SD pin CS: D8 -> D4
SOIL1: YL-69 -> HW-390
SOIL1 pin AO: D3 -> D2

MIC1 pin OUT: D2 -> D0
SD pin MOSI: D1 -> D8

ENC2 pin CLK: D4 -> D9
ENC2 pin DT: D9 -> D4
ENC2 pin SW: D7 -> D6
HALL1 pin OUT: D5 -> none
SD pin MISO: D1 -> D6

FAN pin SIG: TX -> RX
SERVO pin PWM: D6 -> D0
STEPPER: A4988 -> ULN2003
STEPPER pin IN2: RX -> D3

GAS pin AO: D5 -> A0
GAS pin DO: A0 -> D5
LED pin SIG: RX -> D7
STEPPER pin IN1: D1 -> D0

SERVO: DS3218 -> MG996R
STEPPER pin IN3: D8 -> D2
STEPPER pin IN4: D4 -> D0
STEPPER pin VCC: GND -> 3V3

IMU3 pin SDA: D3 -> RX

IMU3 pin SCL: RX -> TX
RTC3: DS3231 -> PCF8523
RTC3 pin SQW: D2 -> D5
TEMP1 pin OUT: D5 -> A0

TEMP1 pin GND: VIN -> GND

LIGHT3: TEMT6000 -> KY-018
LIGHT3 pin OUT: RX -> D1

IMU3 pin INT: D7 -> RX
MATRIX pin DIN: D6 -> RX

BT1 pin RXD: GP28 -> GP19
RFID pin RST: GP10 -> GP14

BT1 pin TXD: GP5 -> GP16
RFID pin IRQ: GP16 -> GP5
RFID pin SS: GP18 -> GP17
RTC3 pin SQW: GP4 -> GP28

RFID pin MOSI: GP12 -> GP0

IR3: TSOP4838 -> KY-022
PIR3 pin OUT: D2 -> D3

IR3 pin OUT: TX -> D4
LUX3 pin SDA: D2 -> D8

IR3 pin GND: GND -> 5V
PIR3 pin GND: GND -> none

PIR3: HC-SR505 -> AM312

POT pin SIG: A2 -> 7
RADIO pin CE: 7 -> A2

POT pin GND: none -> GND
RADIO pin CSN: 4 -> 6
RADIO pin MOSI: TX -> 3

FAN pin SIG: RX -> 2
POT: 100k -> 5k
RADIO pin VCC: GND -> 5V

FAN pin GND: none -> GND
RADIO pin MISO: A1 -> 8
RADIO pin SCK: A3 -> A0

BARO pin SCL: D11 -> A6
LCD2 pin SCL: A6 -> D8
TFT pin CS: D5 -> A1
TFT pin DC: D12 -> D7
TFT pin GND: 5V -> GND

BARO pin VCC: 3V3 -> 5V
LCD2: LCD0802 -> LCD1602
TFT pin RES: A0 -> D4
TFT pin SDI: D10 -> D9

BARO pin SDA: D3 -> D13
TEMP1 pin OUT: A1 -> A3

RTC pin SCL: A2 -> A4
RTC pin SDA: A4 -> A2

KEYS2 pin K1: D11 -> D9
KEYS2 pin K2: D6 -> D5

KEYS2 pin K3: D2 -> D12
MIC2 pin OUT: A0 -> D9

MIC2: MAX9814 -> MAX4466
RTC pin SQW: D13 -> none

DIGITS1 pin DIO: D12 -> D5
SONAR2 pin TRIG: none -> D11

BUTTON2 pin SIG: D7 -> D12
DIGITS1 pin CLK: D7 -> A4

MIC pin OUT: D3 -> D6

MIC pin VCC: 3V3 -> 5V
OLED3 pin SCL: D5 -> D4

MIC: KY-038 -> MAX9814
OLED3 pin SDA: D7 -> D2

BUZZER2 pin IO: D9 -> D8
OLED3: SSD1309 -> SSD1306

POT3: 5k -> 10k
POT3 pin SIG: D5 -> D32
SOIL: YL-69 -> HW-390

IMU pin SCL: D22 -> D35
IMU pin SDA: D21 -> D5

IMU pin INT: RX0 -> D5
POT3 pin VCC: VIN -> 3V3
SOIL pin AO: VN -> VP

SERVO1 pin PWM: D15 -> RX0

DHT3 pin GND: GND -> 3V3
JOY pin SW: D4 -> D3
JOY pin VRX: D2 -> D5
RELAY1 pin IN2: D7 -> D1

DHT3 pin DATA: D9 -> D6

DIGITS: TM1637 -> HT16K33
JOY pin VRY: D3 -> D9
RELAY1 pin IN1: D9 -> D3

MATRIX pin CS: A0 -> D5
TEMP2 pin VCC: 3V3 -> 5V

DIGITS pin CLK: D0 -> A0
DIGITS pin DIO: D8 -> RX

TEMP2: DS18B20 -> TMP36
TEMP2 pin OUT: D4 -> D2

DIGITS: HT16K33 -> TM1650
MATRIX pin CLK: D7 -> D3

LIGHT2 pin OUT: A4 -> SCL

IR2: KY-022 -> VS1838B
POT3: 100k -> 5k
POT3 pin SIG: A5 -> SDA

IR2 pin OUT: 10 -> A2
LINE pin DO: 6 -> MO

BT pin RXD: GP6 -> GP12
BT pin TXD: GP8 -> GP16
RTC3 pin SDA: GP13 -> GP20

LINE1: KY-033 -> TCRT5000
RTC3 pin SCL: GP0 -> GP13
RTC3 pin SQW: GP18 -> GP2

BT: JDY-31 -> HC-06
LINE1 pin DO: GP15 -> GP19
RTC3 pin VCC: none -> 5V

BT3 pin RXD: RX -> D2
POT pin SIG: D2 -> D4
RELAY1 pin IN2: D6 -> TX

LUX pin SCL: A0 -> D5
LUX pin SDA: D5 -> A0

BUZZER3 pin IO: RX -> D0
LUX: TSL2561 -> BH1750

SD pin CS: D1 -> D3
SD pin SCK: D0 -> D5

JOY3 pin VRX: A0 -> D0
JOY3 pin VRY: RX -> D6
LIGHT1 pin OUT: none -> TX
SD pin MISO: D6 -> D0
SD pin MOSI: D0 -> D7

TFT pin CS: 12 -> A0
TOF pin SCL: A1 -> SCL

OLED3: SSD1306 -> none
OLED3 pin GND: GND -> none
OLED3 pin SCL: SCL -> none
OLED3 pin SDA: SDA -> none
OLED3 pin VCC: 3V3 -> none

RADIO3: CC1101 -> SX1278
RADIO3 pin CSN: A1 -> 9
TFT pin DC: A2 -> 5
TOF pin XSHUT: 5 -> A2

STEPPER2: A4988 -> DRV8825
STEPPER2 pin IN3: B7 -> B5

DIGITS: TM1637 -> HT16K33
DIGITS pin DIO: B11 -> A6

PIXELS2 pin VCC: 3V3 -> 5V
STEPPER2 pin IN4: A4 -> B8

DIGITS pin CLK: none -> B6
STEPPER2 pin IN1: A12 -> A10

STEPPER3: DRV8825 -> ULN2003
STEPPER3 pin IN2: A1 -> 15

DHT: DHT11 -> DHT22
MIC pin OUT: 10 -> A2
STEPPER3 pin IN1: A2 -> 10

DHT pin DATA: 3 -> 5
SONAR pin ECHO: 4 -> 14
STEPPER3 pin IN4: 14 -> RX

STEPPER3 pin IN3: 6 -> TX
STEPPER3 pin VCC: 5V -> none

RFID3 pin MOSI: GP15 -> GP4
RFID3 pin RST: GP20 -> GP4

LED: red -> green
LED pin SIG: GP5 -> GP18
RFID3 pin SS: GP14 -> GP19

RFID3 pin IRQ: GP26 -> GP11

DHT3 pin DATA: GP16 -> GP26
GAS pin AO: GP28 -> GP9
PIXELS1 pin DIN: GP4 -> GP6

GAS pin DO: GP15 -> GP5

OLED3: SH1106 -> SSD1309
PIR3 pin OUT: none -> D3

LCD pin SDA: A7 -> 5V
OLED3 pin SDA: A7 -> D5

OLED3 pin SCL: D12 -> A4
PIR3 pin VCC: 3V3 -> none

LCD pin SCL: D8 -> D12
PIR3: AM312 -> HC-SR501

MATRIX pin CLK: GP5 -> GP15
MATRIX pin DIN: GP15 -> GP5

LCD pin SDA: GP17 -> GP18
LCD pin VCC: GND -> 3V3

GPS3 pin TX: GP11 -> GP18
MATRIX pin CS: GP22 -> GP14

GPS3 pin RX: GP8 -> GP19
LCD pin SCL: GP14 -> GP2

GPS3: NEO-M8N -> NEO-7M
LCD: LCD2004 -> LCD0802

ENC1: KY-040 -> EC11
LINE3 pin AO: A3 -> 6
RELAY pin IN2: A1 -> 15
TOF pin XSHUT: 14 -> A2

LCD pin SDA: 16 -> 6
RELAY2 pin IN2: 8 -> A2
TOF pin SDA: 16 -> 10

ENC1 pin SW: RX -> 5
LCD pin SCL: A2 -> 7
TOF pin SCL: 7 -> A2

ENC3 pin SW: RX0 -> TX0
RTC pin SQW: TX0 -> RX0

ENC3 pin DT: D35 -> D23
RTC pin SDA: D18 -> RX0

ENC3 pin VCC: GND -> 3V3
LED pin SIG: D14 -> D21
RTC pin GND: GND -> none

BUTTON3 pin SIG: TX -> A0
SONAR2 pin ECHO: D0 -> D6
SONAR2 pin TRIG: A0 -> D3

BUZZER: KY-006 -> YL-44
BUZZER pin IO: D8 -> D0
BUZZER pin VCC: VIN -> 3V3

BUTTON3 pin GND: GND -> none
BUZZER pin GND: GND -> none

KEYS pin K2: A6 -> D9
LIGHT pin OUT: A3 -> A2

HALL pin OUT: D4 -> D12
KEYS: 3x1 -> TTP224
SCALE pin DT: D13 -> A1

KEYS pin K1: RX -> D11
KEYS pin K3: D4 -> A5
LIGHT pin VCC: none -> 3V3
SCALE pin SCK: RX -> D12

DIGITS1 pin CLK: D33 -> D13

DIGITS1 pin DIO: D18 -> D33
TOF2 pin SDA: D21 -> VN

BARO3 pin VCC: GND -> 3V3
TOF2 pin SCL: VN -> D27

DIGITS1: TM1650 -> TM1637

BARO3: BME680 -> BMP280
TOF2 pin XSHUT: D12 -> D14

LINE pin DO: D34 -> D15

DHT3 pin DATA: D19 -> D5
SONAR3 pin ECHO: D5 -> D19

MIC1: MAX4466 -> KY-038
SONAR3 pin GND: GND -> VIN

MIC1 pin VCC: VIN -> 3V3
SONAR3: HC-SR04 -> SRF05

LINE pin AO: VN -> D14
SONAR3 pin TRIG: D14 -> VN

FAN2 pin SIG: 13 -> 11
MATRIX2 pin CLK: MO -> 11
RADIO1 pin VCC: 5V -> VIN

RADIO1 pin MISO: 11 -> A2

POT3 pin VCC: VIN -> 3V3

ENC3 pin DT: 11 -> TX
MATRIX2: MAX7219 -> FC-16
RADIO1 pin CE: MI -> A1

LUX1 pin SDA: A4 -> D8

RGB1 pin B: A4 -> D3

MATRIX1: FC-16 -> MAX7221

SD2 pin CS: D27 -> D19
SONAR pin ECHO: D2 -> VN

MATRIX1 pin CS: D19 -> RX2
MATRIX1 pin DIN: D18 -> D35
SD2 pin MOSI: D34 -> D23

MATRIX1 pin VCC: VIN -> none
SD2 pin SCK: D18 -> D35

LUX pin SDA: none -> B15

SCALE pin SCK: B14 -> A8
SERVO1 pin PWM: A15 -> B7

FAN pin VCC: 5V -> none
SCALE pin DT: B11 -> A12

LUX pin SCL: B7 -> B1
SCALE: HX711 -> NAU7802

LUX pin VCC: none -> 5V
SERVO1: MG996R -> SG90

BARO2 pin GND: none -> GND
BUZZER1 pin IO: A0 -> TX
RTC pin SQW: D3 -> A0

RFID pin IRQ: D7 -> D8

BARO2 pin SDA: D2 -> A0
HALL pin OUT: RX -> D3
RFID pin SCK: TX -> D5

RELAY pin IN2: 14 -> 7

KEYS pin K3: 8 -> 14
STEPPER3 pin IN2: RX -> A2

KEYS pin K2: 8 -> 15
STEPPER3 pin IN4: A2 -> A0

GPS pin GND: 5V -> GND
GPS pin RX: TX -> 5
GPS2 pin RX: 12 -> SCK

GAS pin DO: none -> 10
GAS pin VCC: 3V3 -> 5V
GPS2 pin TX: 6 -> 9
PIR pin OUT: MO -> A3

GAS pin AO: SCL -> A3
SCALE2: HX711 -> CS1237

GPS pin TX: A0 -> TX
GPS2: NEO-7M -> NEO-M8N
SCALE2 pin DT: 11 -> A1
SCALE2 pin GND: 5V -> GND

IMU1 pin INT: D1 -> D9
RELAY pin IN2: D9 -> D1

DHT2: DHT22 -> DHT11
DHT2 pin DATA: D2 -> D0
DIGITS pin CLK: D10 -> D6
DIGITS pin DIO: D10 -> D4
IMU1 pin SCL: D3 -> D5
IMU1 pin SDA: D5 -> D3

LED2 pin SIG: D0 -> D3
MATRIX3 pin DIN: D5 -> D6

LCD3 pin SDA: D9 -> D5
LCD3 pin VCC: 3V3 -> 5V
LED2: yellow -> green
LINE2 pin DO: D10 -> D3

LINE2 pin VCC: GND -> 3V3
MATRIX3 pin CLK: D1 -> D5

*Exercise goal*
Return exactly the leading lines of the listing, stopping after the line in which "RFID pin SS: GP18 -> GP17" occurs.

*Solution to the problem*
SD pin CS: D8 -> D4
SOIL1: YL-69 -> HW-390
SOIL1 pin AO: D3 -> D2

MIC1 pin OUT: D2 -> D0
SD pin MOSI: D1 -> D8

ENC2 pin CLK: D4 -> D9
ENC2 pin DT: D9 -> D4
ENC2 pin SW: D7 -> D6
HALL1 pin OUT: D5 -> none
SD pin MISO: D1 -> D6

FAN pin SIG: TX -> RX
SERVO pin PWM: D6 -> D0
STEPPER: A4988 -> ULN2003
STEPPER pin IN2: RX -> D3

GAS pin AO: D5 -> A0
GAS pin DO: A0 -> D5
LED pin SIG: RX -> D7
STEPPER pin IN1: D1 -> D0

SERVO: DS3218 -> MG996R
STEPPER pin IN3: D8 -> D2
STEPPER pin IN4: D4 -> D0
STEPPER pin VCC: GND -> 3V3

IMU3 pin SDA: D3 -> RX

IMU3 pin SCL: RX -> TX
RTC3: DS3231 -> PCF8523
RTC3 pin SQW: D2 -> D5
TEMP1 pin OUT: D5 -> A0

TEMP1 pin GND: VIN -> GND

LIGHT3: TEMT6000 -> KY-018
LIGHT3 pin OUT: RX -> D1

IMU3 pin INT: D7 -> RX
MATRIX pin DIN: D6 -> RX

BT1 pin RXD: GP28 -> GP19
RFID pin RST: GP10 -> GP14

BT1 pin TXD: GP5 -> GP16
RFID pin IRQ: GP16 -> GP5
RFID pin SS: GP18 -> GP17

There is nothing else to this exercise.